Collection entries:
***

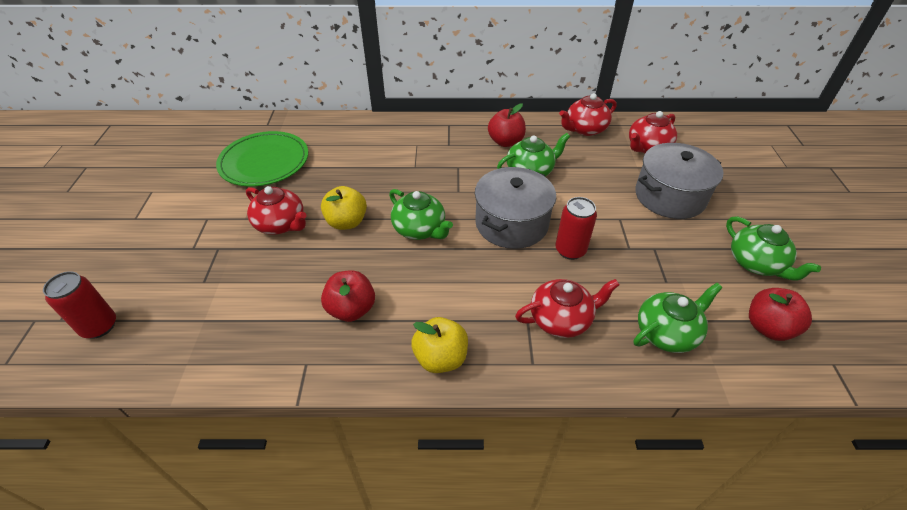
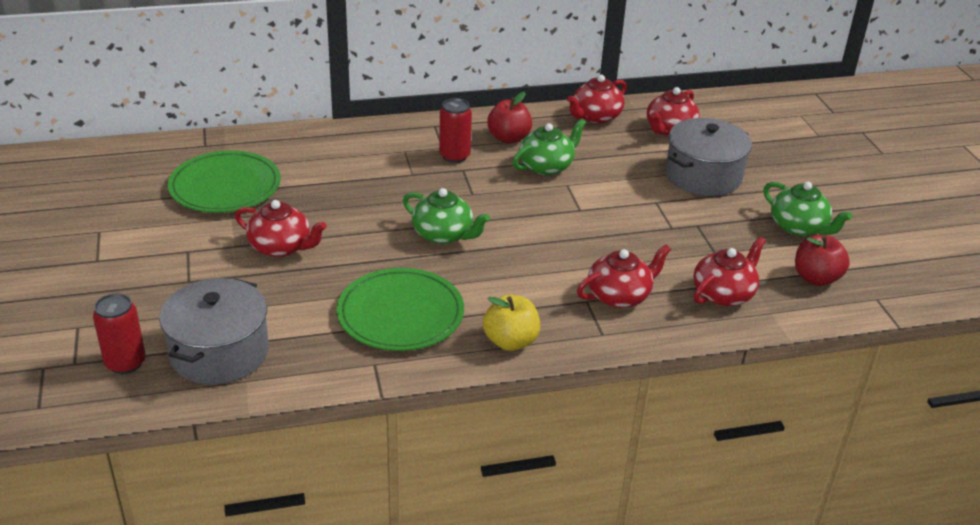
camera: 15 degrees left, 10 degrees down
(346, 222) = (357, 237): yellow apple -> none
(351, 309) = (400, 314): red apple -> green plate
(511, 223) = (542, 218): grey pot -> grey pot (219, 352)
(570, 250) = (612, 236): red can -> red can (454, 156)
(667, 333) = (724, 294): green teapot -> red teapot

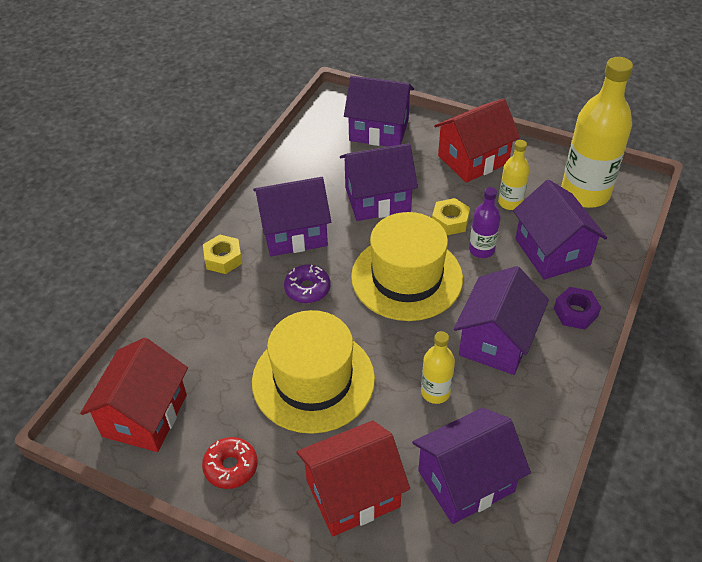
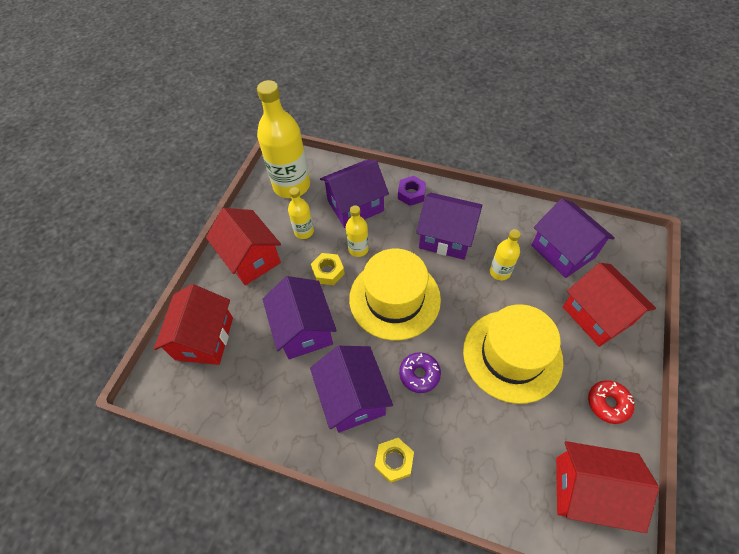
camera: 95 degrees left, 10 degrees up
(379, 130) = (204, 338): purple house -> red house
(481, 250) = (358, 249): purple bottle -> yellow bottle

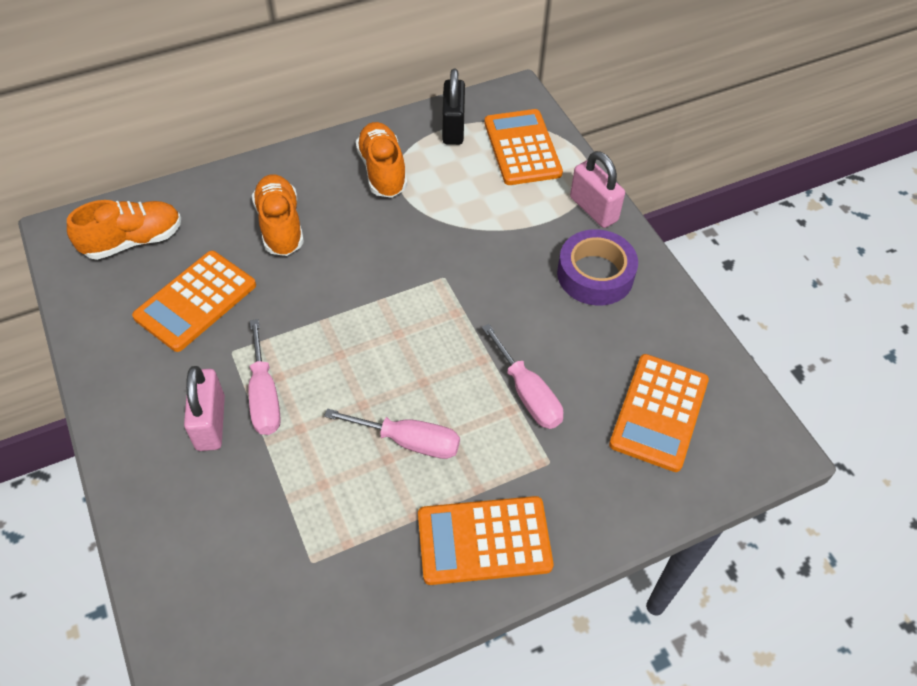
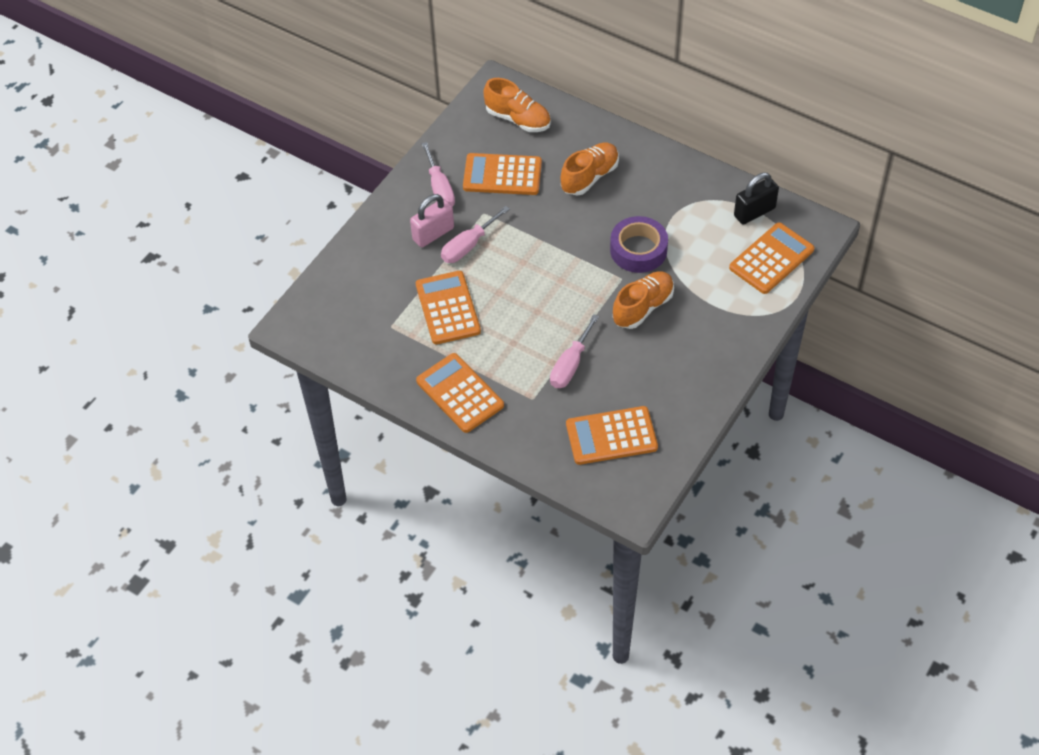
camera: 60 degrees right, 0 degrees up
(339, 475) = (448, 308): none -> orange calculator
(382, 171) = (680, 198): orange shoe -> orange shoe (643, 307)
(409, 441) = (493, 327): pink screwdriver -> pink screwdriver (439, 188)
(593, 209) = (750, 326): pink padlock -> none
(595, 274) = (692, 354): purple tape -> purple tape (638, 250)

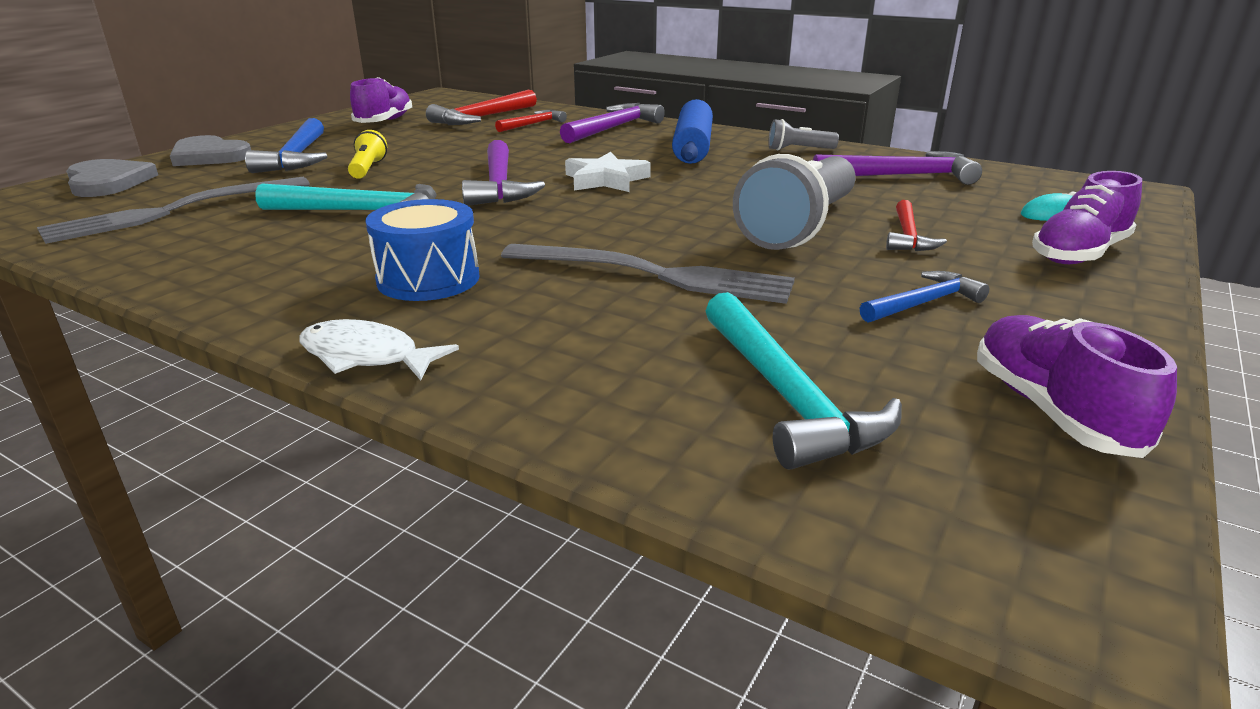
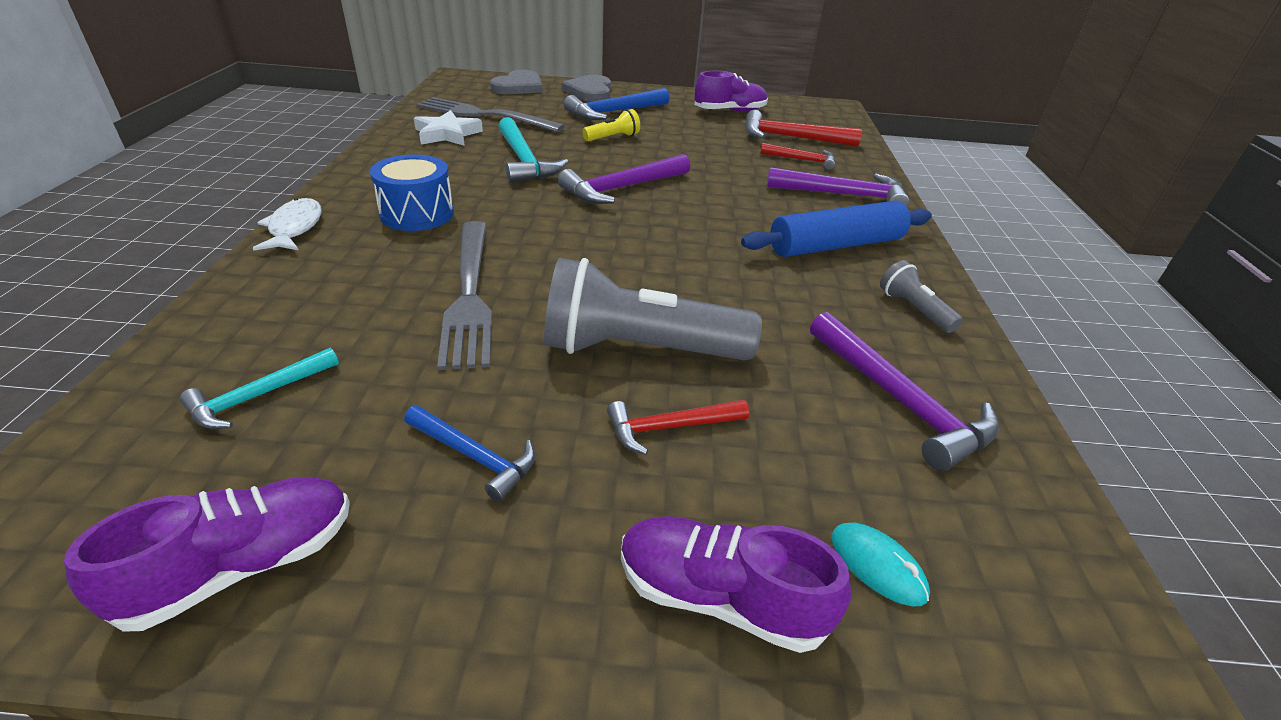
camera: 60 degrees right, 10 degrees up
(606, 180) = (682, 225): white star -> white star (447, 134)
(786, 396) = (258, 396): turquoise hammer -> turquoise hammer, size x0.61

***

From the data above, retype only the lines starting with the line with "(351, 309) = (400, 314): red" and going on through the line with "camera: 95 degrees left, 10 degrees up", exactly, leaving out the pictures.

(351, 309) = (400, 314): red apple -> green plate
(511, 223) = (542, 218): grey pot -> grey pot (219, 352)
(570, 250) = (612, 236): red can -> red can (454, 156)
(667, 333) = (724, 294): green teapot -> red teapot

camera: 95 degrees left, 10 degrees up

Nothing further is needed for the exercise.